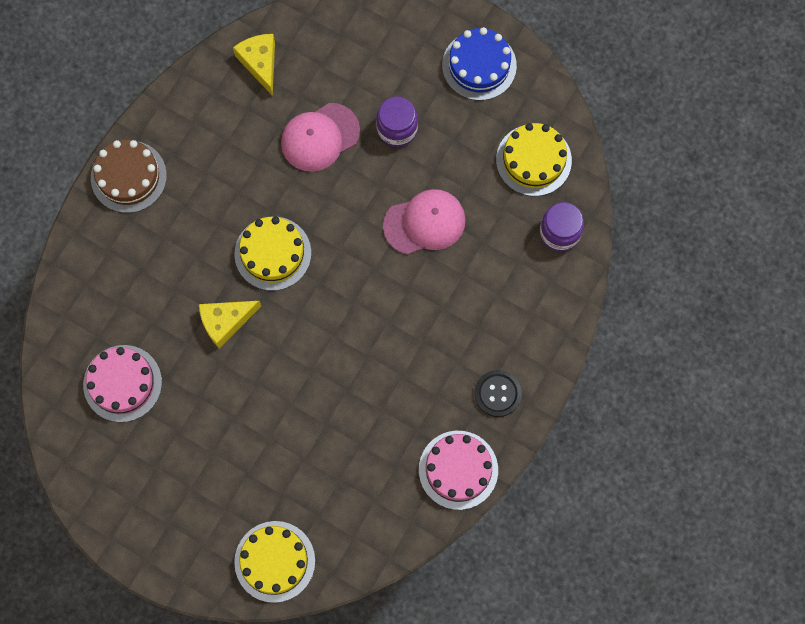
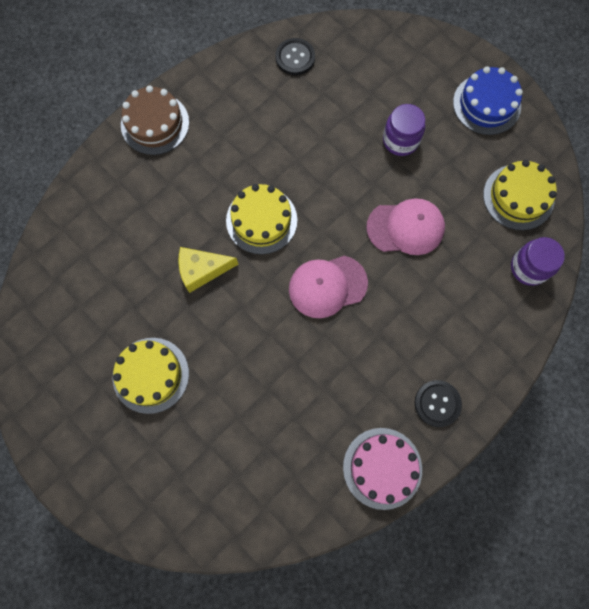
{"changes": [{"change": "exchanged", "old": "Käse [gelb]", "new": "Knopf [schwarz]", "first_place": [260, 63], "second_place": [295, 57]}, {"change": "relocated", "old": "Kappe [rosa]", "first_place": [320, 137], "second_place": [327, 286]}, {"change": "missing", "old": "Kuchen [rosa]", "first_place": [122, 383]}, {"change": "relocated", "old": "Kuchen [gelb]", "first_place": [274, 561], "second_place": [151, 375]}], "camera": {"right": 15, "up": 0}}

****

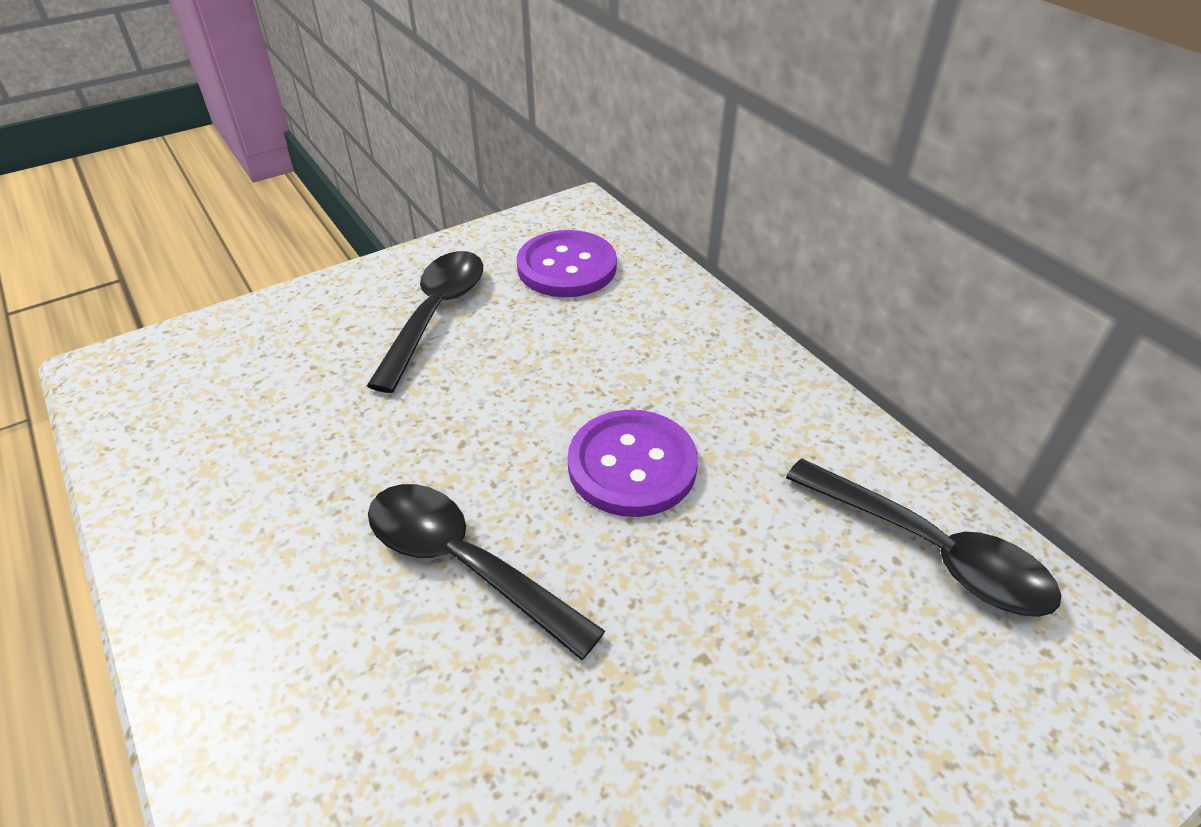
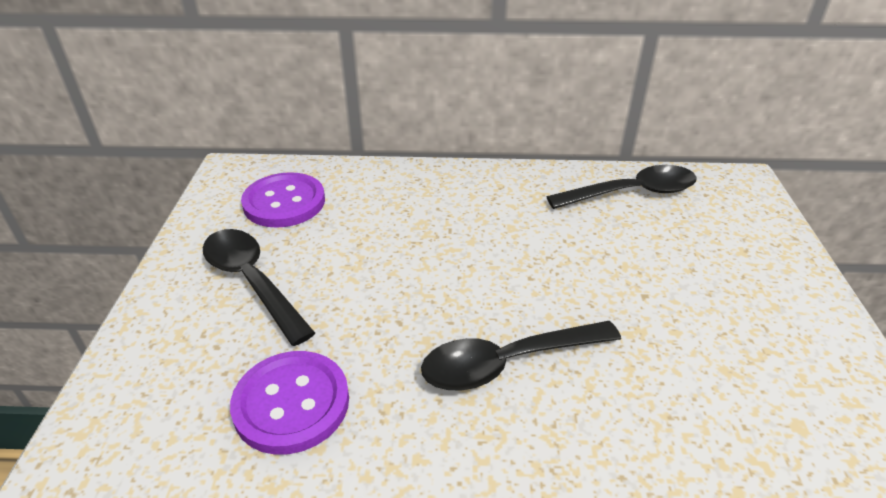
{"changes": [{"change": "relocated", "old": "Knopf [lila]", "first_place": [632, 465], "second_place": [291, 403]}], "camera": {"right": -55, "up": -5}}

****

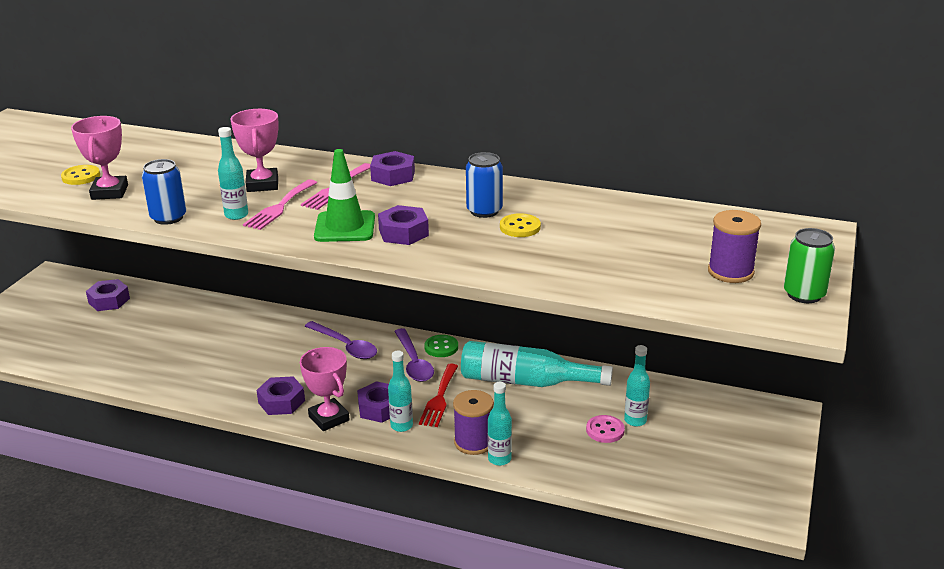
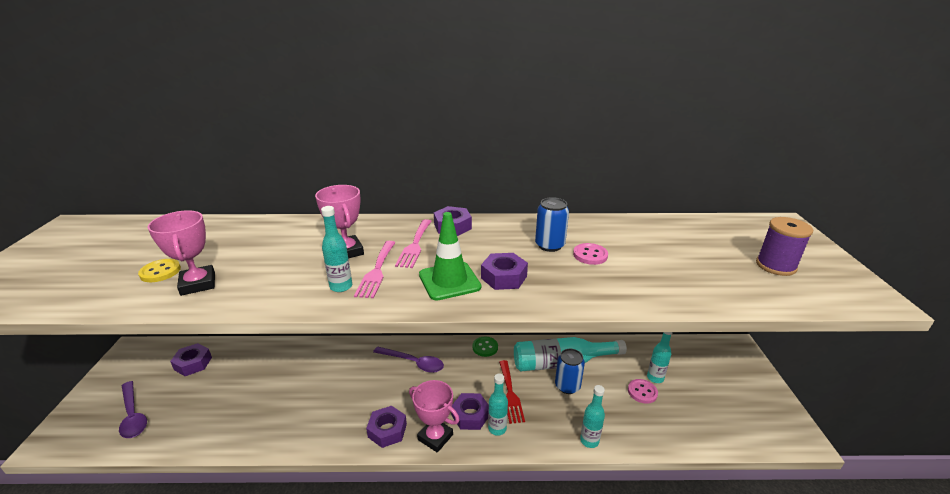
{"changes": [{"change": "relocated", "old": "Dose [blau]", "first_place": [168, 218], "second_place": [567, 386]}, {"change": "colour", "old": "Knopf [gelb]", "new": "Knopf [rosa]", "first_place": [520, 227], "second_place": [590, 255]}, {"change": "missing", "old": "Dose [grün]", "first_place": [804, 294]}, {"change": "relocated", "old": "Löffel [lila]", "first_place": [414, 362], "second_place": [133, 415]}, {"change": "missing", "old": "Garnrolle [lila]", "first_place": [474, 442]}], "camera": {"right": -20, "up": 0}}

****

▶ Problem statement: Look through the listing above. Pick out each line with "missing" and copy it.

▶ Exercise result:
{"changes": [{"change": "exchanged", "old": "Käse [gelb]", "new": "Knopf [schwarz]", "first_place": [260, 63], "second_place": [295, 57]}, {"change": "relocated", "old": "Kappe [rosa]", "first_place": [320, 137], "second_place": [327, 286]}, {"change": "missing", "old": "Kuchen [rosa]", "first_place": [122, 383]}, {"change": "relocated", "old": "Kuchen [gelb]", "first_place": [274, 561], "second_place": [151, 375]}], "camera": {"right": 15, "up": 0}}
{"changes": [{"change": "relocated", "old": "Dose [blau]", "first_place": [168, 218], "second_place": [567, 386]}, {"change": "colour", "old": "Knopf [gelb]", "new": "Knopf [rosa]", "first_place": [520, 227], "second_place": [590, 255]}, {"change": "missing", "old": "Dose [grün]", "first_place": [804, 294]}, {"change": "relocated", "old": "Löffel [lila]", "first_place": [414, 362], "second_place": [133, 415]}, {"change": "missing", "old": "Garnrolle [lila]", "first_place": [474, 442]}], "camera": {"right": -20, "up": 0}}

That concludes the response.